PROBLEM REQUIREMENTS >>
Extract the lines from the first line of the records below through the line containing "red headphones: 5 -> 6", inclusive, and reproduce them exactly as written.

Object tally data:
______________________________

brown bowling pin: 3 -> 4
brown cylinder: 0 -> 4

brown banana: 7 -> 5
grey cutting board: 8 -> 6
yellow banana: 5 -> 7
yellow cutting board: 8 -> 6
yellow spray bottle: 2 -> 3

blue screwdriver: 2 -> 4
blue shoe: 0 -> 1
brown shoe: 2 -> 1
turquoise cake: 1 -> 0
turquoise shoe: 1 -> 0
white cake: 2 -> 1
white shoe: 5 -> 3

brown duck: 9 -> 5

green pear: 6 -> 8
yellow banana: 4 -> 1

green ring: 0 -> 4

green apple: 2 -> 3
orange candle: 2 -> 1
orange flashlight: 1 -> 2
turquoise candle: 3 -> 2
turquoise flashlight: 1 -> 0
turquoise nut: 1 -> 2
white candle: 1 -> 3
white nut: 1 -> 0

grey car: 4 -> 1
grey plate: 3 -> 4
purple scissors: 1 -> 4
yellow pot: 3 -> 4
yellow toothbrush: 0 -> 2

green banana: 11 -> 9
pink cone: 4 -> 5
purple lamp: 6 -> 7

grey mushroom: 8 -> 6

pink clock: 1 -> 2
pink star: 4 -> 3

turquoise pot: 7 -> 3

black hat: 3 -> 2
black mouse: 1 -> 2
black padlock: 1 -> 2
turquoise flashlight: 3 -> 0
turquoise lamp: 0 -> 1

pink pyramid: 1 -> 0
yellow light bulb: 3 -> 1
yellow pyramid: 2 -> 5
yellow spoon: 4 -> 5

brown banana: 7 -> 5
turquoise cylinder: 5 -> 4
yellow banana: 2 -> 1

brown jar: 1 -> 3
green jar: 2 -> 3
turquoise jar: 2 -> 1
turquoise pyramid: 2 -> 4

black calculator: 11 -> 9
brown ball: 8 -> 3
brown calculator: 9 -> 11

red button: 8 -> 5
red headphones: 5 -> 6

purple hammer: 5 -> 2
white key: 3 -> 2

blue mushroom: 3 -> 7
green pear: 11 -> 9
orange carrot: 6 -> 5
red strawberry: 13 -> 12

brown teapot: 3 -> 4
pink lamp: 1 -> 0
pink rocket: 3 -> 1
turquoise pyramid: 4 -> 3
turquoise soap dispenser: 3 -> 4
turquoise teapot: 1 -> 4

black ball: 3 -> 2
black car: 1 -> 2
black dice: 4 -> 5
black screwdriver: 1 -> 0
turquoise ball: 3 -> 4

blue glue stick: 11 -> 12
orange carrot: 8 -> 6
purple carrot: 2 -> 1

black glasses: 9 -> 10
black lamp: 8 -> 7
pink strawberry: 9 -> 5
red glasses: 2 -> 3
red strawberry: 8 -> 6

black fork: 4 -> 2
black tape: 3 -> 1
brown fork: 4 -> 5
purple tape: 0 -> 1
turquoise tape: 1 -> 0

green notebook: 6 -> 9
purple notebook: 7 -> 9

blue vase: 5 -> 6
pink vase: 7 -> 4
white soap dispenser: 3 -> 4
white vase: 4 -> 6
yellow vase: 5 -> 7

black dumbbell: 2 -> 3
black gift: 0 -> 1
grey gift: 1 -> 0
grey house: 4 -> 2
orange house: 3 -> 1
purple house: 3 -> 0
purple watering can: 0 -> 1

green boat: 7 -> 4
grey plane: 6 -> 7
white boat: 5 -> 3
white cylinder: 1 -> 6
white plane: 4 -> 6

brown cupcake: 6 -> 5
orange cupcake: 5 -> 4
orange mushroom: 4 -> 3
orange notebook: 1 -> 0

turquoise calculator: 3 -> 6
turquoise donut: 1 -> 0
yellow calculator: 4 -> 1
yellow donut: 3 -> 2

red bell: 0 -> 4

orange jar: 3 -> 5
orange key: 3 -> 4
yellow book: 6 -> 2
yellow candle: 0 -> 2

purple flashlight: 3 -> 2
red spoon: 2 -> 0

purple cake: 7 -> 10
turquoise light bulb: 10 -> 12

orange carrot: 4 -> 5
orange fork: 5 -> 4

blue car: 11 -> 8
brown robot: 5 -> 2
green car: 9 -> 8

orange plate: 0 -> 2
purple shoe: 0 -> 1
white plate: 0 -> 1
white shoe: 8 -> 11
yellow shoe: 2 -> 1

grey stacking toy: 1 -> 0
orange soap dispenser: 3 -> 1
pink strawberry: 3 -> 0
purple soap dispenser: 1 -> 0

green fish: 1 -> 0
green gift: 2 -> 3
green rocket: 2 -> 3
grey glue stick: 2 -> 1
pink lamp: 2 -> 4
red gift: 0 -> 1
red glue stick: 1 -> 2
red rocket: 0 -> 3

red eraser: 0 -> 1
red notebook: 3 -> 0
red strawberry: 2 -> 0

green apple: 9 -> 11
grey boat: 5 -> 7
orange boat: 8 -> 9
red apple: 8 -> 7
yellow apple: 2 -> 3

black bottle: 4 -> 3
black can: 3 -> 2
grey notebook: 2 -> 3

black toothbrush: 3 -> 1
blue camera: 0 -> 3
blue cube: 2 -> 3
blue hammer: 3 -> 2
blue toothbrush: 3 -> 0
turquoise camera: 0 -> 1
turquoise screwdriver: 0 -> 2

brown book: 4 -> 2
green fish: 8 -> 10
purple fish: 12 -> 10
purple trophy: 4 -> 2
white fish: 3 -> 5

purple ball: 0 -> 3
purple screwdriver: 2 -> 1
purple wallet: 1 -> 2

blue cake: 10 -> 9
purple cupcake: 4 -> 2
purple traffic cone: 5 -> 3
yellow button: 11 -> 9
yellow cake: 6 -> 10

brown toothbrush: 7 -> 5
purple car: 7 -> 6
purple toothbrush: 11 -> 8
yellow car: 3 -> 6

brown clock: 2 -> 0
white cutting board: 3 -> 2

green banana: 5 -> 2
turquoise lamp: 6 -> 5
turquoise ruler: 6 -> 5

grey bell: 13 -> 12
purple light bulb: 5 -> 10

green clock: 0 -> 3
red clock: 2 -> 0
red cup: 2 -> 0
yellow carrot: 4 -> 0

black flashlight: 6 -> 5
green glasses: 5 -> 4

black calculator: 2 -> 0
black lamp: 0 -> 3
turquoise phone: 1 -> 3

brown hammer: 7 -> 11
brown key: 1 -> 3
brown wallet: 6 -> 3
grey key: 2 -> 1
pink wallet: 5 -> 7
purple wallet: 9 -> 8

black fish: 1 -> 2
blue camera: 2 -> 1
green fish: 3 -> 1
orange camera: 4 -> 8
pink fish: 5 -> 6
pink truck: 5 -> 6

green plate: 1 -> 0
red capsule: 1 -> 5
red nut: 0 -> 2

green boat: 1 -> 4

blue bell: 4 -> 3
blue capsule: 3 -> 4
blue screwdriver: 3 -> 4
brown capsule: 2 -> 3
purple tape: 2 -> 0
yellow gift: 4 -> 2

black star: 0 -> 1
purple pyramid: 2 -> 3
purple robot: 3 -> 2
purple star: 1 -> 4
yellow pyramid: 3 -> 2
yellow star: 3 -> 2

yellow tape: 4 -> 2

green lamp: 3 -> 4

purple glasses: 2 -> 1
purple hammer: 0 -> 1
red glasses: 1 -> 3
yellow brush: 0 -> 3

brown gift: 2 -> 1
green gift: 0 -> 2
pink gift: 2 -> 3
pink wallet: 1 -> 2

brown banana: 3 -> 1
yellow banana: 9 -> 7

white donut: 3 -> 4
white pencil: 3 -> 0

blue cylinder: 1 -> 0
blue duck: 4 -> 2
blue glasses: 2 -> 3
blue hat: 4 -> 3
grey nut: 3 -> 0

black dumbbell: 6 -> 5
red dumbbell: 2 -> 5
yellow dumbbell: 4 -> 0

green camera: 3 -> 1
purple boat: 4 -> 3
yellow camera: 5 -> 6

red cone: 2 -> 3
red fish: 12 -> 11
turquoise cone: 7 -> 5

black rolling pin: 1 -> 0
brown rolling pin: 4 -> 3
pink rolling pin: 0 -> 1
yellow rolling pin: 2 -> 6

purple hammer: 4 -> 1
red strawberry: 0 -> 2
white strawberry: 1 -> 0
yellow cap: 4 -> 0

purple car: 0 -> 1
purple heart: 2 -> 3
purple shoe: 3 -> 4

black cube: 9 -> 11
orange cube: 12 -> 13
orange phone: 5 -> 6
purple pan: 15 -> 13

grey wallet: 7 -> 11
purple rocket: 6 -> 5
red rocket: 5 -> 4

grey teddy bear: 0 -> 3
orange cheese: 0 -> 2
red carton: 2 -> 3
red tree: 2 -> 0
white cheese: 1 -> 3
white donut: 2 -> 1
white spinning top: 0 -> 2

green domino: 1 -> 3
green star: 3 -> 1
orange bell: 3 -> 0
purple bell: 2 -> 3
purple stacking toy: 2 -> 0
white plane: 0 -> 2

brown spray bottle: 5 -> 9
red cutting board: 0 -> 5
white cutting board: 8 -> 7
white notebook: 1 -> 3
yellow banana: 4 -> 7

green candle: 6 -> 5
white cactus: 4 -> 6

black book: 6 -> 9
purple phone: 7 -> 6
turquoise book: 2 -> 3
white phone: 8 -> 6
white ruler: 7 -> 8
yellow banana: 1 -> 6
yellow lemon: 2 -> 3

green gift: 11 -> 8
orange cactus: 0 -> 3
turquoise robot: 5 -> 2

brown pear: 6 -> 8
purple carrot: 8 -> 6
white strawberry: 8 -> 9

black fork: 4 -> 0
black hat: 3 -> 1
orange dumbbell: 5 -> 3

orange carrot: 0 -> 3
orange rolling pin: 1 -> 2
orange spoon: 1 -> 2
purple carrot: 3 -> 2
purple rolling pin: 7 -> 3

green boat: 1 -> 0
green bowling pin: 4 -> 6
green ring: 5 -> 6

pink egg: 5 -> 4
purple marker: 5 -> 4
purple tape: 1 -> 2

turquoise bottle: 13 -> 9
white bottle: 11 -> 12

______________________________

EXERCISE RESPONSE >>
brown bowling pin: 3 -> 4
brown cylinder: 0 -> 4

brown banana: 7 -> 5
grey cutting board: 8 -> 6
yellow banana: 5 -> 7
yellow cutting board: 8 -> 6
yellow spray bottle: 2 -> 3

blue screwdriver: 2 -> 4
blue shoe: 0 -> 1
brown shoe: 2 -> 1
turquoise cake: 1 -> 0
turquoise shoe: 1 -> 0
white cake: 2 -> 1
white shoe: 5 -> 3

brown duck: 9 -> 5

green pear: 6 -> 8
yellow banana: 4 -> 1

green ring: 0 -> 4

green apple: 2 -> 3
orange candle: 2 -> 1
orange flashlight: 1 -> 2
turquoise candle: 3 -> 2
turquoise flashlight: 1 -> 0
turquoise nut: 1 -> 2
white candle: 1 -> 3
white nut: 1 -> 0

grey car: 4 -> 1
grey plate: 3 -> 4
purple scissors: 1 -> 4
yellow pot: 3 -> 4
yellow toothbrush: 0 -> 2

green banana: 11 -> 9
pink cone: 4 -> 5
purple lamp: 6 -> 7

grey mushroom: 8 -> 6

pink clock: 1 -> 2
pink star: 4 -> 3

turquoise pot: 7 -> 3

black hat: 3 -> 2
black mouse: 1 -> 2
black padlock: 1 -> 2
turquoise flashlight: 3 -> 0
turquoise lamp: 0 -> 1

pink pyramid: 1 -> 0
yellow light bulb: 3 -> 1
yellow pyramid: 2 -> 5
yellow spoon: 4 -> 5

brown banana: 7 -> 5
turquoise cylinder: 5 -> 4
yellow banana: 2 -> 1

brown jar: 1 -> 3
green jar: 2 -> 3
turquoise jar: 2 -> 1
turquoise pyramid: 2 -> 4

black calculator: 11 -> 9
brown ball: 8 -> 3
brown calculator: 9 -> 11

red button: 8 -> 5
red headphones: 5 -> 6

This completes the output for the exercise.